▸ Data provided:

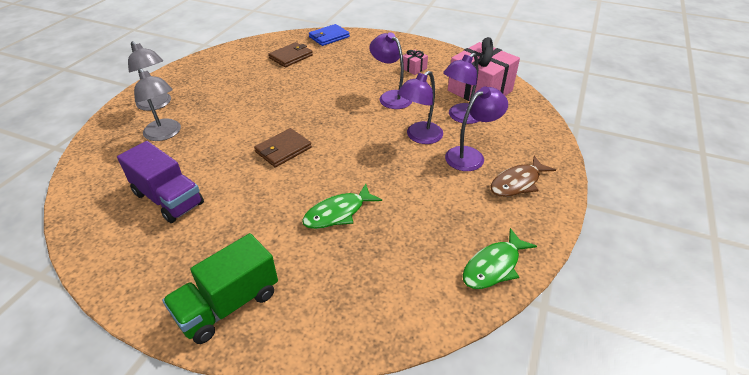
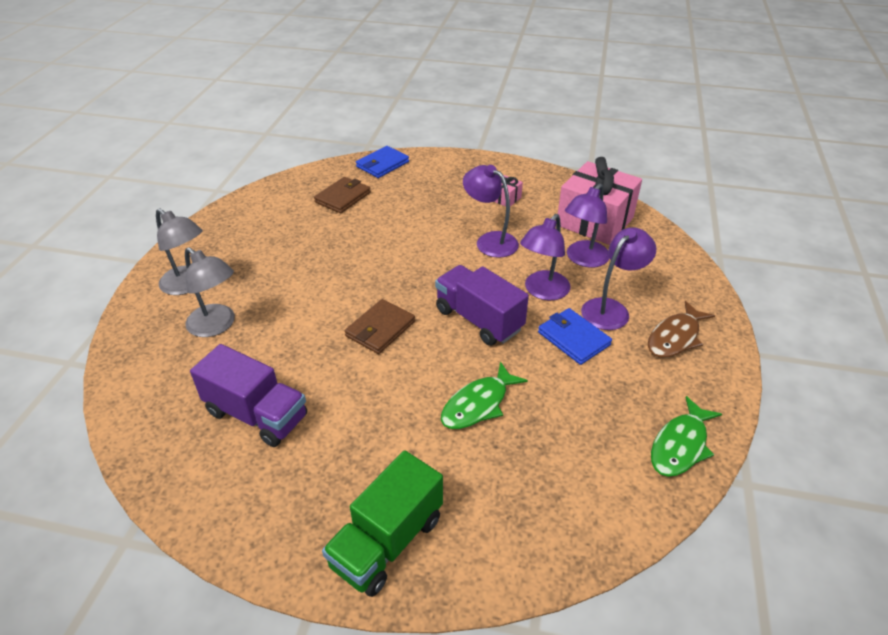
camera: 10 degrees left, 0 degrees up
(361, 151) = (479, 319): none -> purple truck
(432, 174) = (573, 338): none -> blue wallet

▸ Exercise requirements: With the line containing "(361, 151) = (479, 319): none -> purple truck" as the start, transcribe each line through the end of the listing above, exactly and only.

▸ Exercise solution:
(361, 151) = (479, 319): none -> purple truck
(432, 174) = (573, 338): none -> blue wallet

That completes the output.